Aim of the task:
Copy the records below verbatim, beginning with the line containing "Question: Does blue paper strip at center appear" and continuing through the line containing "Question: Considering the relative", both included.

Extracted data:
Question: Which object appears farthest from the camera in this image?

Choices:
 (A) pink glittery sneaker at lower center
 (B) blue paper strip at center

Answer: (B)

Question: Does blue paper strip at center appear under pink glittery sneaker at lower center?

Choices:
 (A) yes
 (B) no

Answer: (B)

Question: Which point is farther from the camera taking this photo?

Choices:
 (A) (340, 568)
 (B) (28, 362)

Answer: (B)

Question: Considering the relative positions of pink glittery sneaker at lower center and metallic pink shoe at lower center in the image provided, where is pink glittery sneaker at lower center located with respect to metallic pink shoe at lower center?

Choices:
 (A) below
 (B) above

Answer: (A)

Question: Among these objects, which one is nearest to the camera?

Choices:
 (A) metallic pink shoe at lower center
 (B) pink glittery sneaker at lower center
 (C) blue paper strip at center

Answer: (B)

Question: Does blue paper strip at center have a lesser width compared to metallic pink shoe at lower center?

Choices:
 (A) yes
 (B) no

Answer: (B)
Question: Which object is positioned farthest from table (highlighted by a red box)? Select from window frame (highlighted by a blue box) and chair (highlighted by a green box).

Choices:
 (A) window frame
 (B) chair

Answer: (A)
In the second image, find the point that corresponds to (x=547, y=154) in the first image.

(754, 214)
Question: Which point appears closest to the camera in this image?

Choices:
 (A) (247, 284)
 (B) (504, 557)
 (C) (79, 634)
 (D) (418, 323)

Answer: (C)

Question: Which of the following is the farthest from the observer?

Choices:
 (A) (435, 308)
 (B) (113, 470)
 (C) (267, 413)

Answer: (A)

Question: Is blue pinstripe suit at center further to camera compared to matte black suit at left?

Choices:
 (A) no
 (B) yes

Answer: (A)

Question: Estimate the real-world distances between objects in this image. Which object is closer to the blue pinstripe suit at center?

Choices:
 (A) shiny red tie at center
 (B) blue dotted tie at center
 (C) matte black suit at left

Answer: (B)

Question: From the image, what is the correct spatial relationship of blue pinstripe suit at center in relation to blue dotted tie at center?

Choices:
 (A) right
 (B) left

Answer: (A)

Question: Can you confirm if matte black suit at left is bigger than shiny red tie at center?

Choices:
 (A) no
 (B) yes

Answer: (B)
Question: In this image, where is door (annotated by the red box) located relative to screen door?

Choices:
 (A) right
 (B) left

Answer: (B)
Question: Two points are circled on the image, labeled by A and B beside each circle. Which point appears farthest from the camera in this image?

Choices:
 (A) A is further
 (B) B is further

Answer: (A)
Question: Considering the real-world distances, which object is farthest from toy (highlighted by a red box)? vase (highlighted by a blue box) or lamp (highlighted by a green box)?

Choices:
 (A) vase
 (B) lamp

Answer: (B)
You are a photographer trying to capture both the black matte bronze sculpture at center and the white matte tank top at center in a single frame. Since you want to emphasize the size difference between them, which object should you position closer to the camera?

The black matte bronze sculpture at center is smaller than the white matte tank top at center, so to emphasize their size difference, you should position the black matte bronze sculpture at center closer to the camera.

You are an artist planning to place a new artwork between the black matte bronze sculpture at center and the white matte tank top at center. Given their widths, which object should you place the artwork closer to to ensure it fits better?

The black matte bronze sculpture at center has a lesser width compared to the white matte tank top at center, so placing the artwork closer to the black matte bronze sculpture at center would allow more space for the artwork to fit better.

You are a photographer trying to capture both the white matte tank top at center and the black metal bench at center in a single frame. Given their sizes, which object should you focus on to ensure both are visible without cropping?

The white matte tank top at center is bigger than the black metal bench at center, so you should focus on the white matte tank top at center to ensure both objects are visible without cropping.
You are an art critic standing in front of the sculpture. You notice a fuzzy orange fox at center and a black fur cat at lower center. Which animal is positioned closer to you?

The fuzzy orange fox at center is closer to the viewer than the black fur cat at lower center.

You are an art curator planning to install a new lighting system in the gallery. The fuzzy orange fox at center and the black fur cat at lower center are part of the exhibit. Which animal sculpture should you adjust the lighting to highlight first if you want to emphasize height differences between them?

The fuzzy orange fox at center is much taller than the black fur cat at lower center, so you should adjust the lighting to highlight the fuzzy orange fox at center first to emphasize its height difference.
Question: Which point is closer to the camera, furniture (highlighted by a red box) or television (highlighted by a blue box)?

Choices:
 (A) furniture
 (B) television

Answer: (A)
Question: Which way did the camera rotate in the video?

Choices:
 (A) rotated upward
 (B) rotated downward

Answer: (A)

Exercise answer:
Question: Does blue paper strip at center appear under pink glittery sneaker at lower center?

Choices:
 (A) yes
 (B) no

Answer: (B)

Question: Which point is farther from the camera taking this photo?

Choices:
 (A) (340, 568)
 (B) (28, 362)

Answer: (B)

Question: Considering the relative positions of pink glittery sneaker at lower center and metallic pink shoe at lower center in the image provided, where is pink glittery sneaker at lower center located with respect to metallic pink shoe at lower center?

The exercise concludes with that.